BEGIN Task input

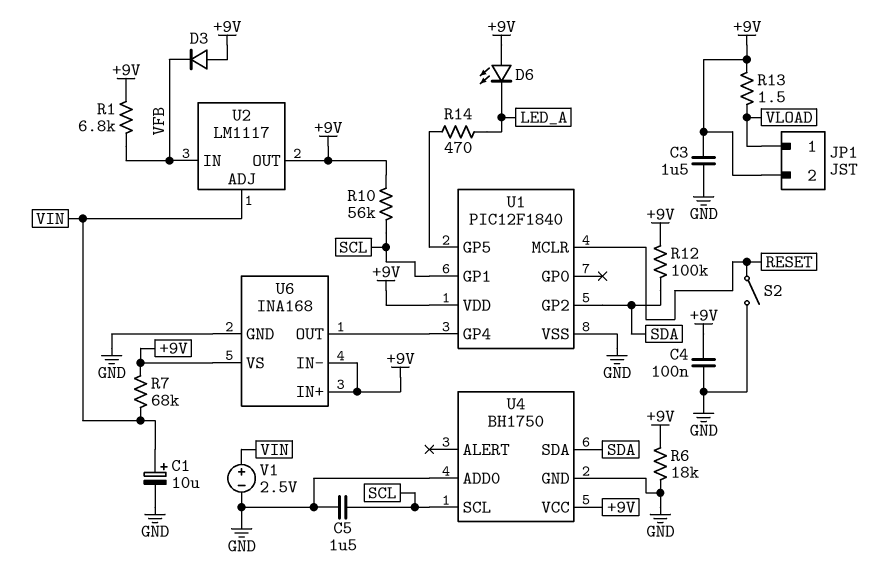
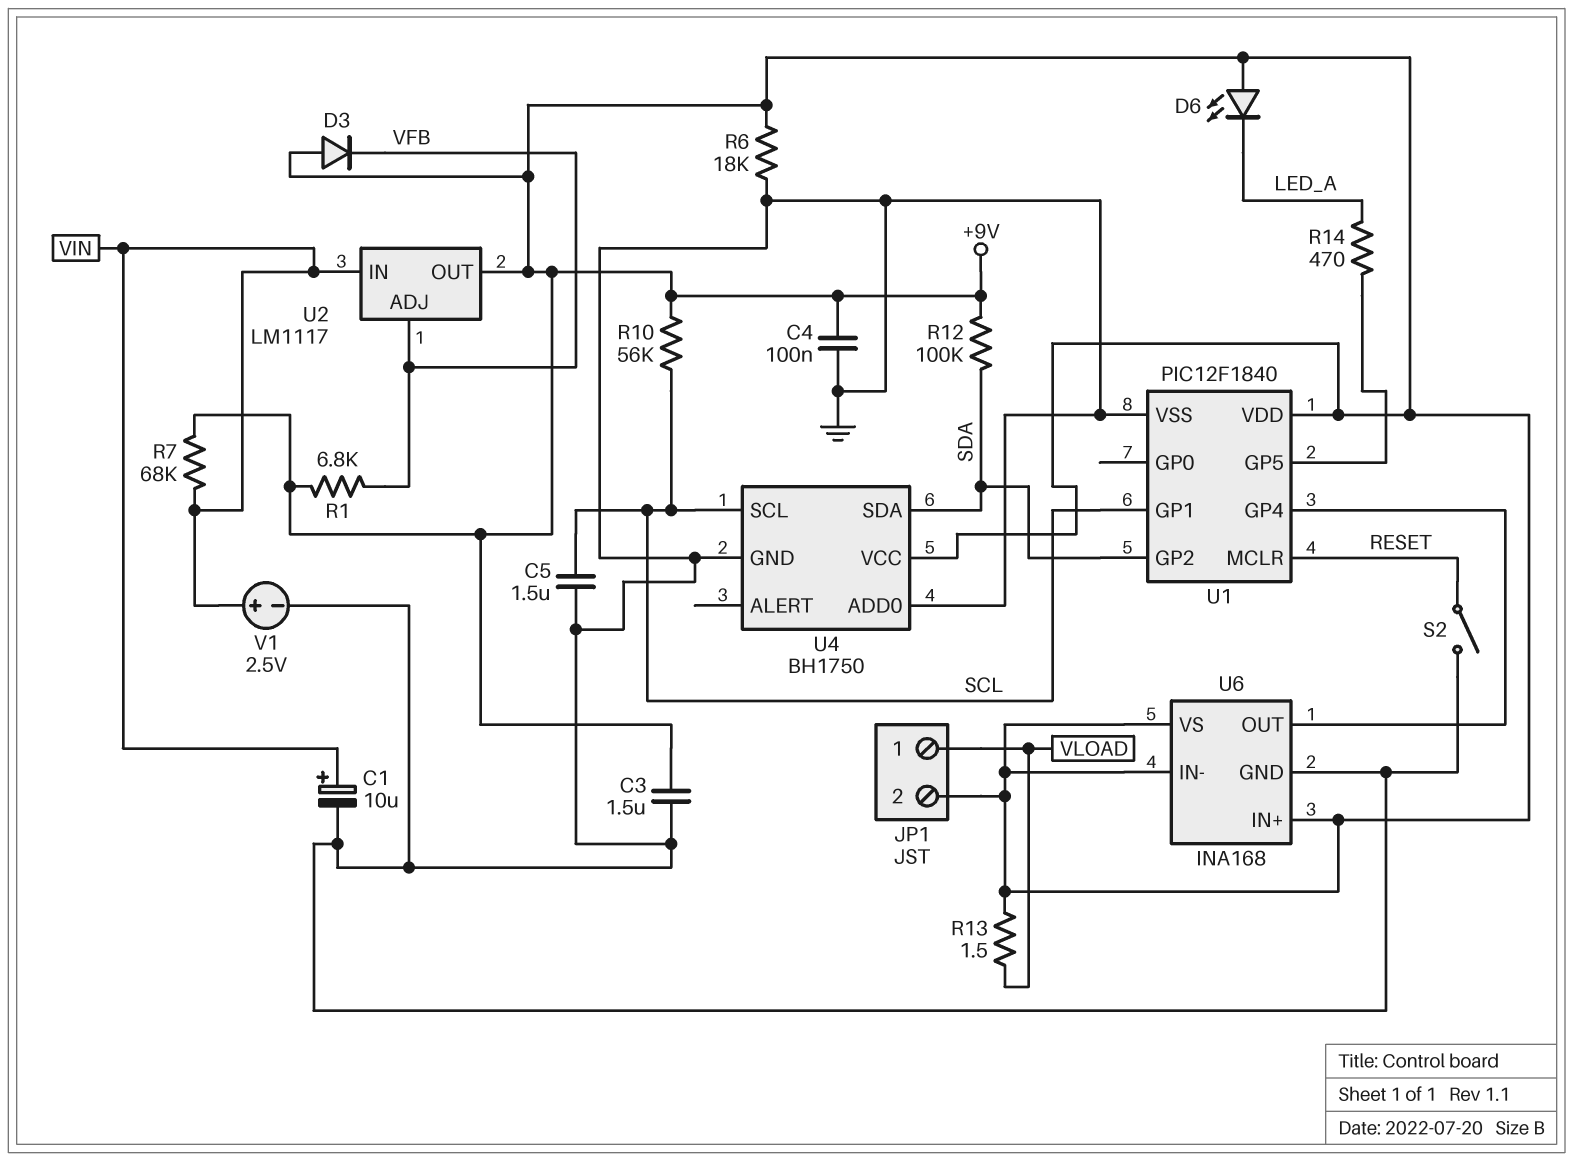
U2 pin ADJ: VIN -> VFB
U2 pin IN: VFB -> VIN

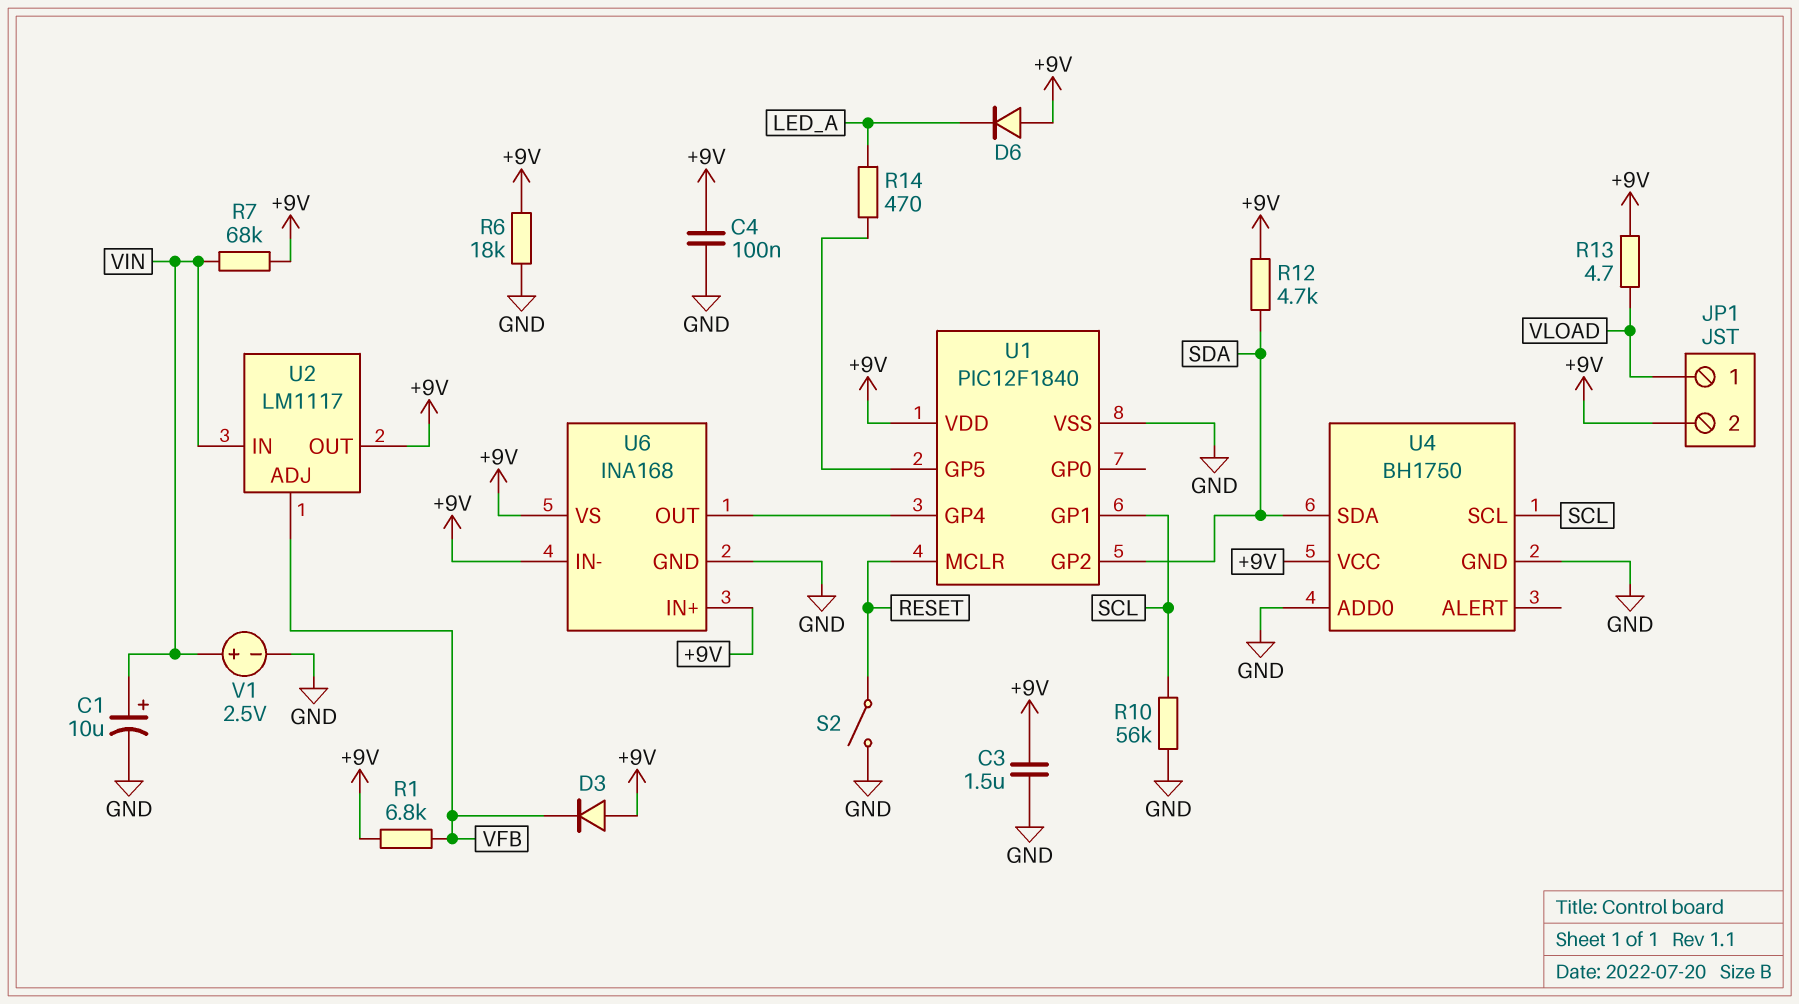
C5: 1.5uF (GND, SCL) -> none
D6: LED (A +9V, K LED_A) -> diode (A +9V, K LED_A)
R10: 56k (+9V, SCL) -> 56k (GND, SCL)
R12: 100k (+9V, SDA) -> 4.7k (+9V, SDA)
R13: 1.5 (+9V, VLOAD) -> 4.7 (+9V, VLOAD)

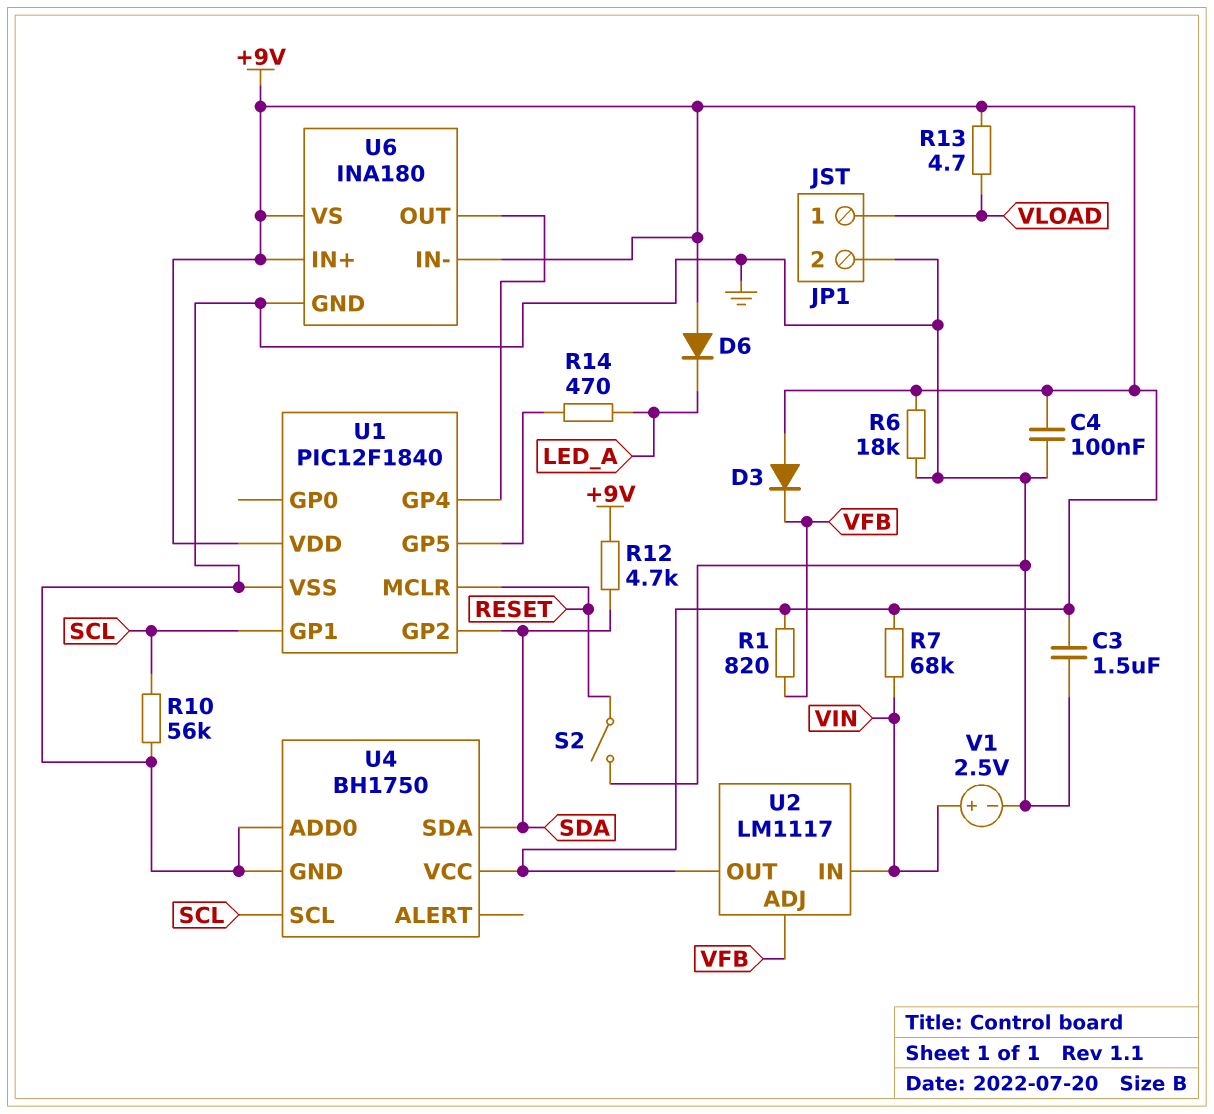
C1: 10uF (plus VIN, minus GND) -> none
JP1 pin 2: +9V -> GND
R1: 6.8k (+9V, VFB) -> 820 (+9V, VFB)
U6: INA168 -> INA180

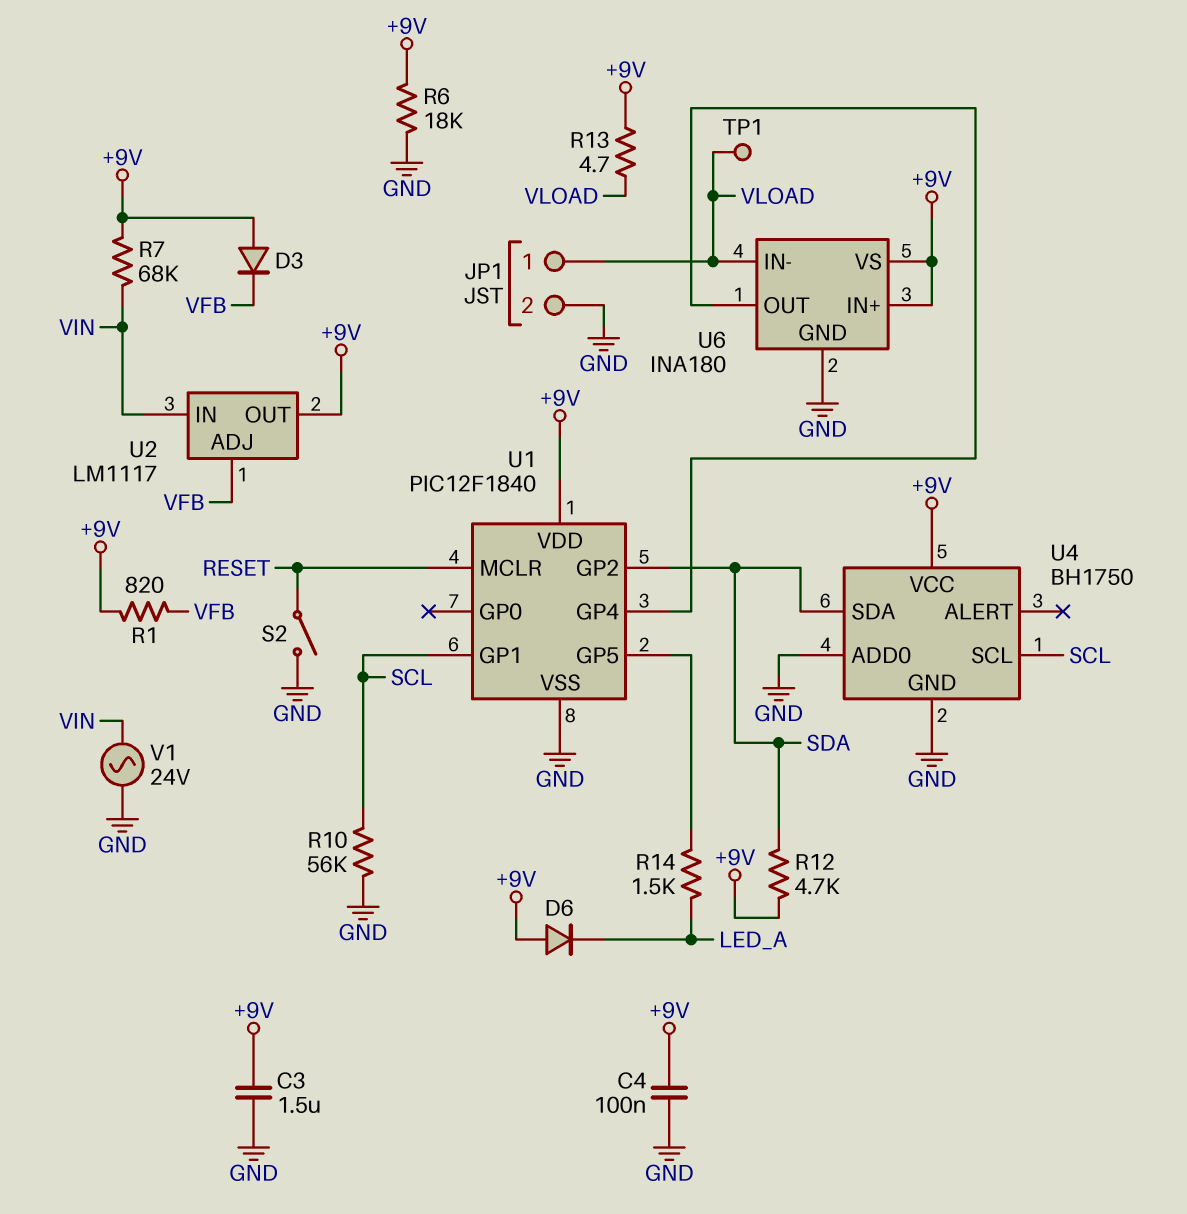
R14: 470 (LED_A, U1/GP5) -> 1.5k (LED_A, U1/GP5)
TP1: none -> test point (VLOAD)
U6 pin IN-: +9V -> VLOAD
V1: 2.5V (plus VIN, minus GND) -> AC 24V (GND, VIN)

END Task input

▶ **Exercise details**: Across the data, find each line that has "plus" in it and copy that line.

▶ **Reply to the task**:
C1: 10uF (plus VIN, minus GND) -> none
V1: 2.5V (plus VIN, minus GND) -> AC 24V (GND, VIN)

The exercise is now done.